▶ **DIRECTIONS**:
Search the data below for the string "padlock" and copy all lines where it shows up.

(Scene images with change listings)
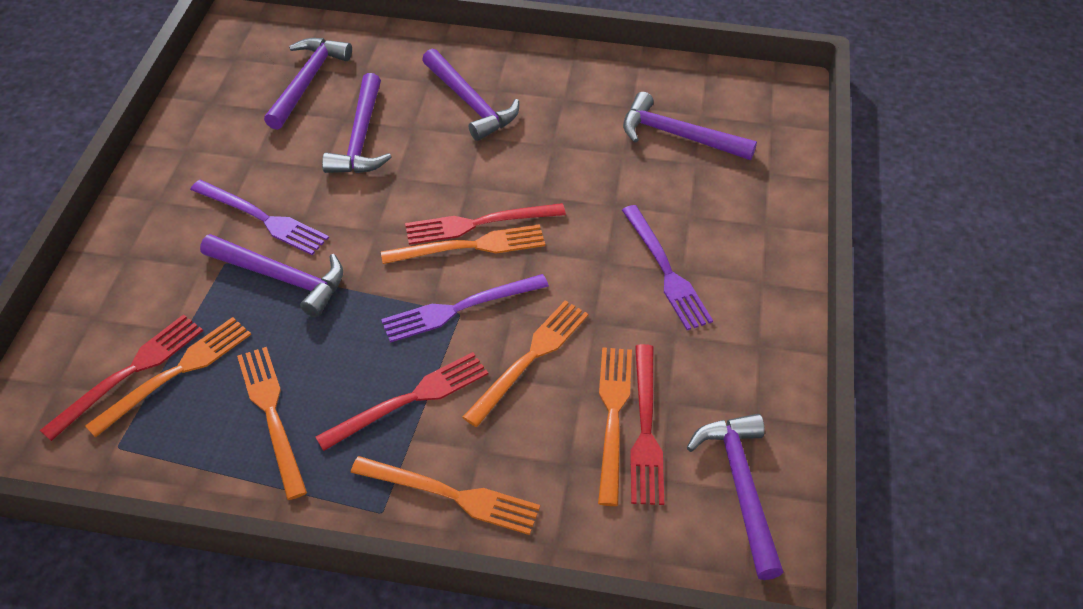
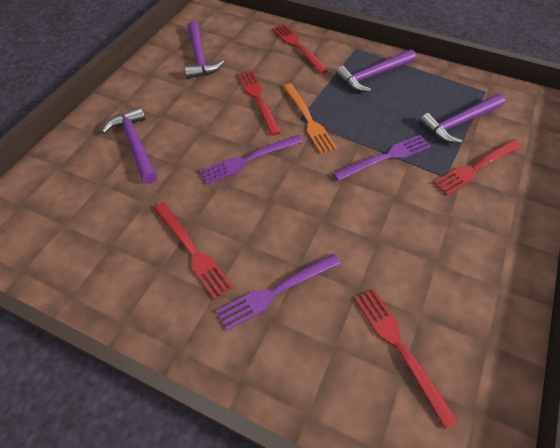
orange fork: 6 -> 1
purple hammer: 6 -> 4
red fork: 4 -> 5

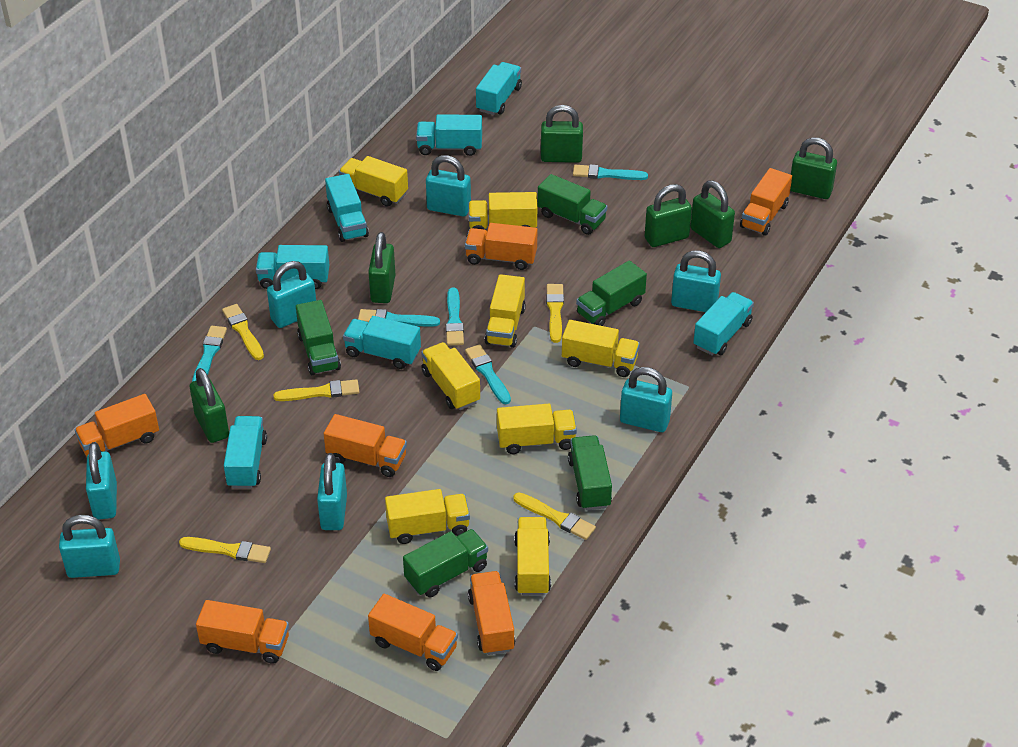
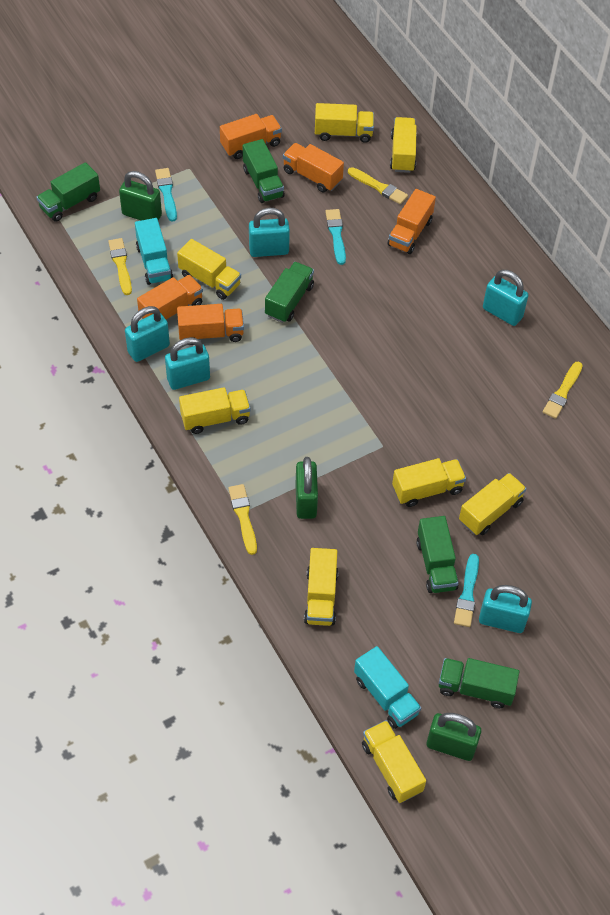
green padlock: 6 -> 3
orange truck: 7 -> 5
turquoise brush: 5 -> 3
turquoise padlock: 7 -> 5
turquoise truck: 7 -> 2
yellow brush: 5 -> 4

▶ **TASK RESULT**:
green padlock: 6 -> 3
turquoise padlock: 7 -> 5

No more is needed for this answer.